_What you will do_. Select, from the material below, each line with "eraser" in it.

Information supplied START

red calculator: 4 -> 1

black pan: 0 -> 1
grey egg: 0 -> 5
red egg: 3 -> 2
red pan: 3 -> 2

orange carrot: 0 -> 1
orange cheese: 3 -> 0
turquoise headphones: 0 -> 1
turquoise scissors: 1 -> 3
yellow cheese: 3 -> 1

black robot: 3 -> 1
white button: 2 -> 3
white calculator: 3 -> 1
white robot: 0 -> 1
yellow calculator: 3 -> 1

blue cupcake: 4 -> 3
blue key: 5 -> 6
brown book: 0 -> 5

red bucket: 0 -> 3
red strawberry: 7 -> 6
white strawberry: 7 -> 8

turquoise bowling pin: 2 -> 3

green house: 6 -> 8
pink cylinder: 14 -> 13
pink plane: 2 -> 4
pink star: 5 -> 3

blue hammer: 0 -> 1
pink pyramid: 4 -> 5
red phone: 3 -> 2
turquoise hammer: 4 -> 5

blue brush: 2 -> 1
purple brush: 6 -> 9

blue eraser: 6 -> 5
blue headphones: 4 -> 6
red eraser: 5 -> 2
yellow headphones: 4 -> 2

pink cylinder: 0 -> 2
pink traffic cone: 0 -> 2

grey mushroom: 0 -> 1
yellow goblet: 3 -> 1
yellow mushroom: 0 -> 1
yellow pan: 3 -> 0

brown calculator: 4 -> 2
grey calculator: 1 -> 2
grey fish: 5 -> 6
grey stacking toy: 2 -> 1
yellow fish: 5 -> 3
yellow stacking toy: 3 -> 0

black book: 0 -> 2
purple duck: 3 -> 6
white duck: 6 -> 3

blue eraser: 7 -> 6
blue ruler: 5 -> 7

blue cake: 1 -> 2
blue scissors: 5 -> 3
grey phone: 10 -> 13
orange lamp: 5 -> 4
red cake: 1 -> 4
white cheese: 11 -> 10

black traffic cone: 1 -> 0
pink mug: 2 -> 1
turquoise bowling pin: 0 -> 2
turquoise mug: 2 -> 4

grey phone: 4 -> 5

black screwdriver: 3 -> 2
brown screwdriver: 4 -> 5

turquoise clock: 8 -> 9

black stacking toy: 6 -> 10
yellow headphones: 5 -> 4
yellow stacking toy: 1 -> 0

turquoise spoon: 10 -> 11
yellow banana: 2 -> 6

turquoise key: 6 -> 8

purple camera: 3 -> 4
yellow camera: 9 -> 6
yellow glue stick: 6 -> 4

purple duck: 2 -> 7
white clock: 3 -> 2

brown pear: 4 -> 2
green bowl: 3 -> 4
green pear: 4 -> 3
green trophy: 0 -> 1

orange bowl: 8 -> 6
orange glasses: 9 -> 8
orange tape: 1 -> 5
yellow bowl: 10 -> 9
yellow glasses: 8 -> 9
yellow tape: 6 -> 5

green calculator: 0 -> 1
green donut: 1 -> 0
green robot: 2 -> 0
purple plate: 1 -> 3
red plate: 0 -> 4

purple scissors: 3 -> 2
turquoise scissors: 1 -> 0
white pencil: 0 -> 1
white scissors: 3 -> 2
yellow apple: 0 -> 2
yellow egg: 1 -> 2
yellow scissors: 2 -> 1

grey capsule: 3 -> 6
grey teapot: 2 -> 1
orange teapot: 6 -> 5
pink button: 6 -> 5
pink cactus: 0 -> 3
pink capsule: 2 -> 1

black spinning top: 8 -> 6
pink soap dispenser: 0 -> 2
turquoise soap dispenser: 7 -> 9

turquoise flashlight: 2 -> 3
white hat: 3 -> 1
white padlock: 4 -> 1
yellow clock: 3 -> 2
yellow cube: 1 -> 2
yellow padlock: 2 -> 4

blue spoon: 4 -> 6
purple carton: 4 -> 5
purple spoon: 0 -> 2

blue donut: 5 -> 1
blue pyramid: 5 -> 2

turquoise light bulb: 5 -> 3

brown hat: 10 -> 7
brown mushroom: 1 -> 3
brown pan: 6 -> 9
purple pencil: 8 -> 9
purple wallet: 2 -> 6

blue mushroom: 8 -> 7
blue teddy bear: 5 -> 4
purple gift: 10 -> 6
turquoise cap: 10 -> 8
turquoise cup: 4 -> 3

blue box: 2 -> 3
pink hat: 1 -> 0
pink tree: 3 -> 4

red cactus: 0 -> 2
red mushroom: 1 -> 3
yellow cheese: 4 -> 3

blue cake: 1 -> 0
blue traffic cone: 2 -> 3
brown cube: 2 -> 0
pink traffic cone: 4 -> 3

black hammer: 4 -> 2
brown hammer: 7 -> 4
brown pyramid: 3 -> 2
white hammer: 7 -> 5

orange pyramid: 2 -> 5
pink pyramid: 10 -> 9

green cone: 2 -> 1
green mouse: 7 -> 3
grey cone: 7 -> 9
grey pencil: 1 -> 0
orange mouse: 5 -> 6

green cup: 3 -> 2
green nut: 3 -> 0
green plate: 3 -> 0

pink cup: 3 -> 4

Information supplied END

_Solution for this task_.
blue eraser: 6 -> 5
red eraser: 5 -> 2
blue eraser: 7 -> 6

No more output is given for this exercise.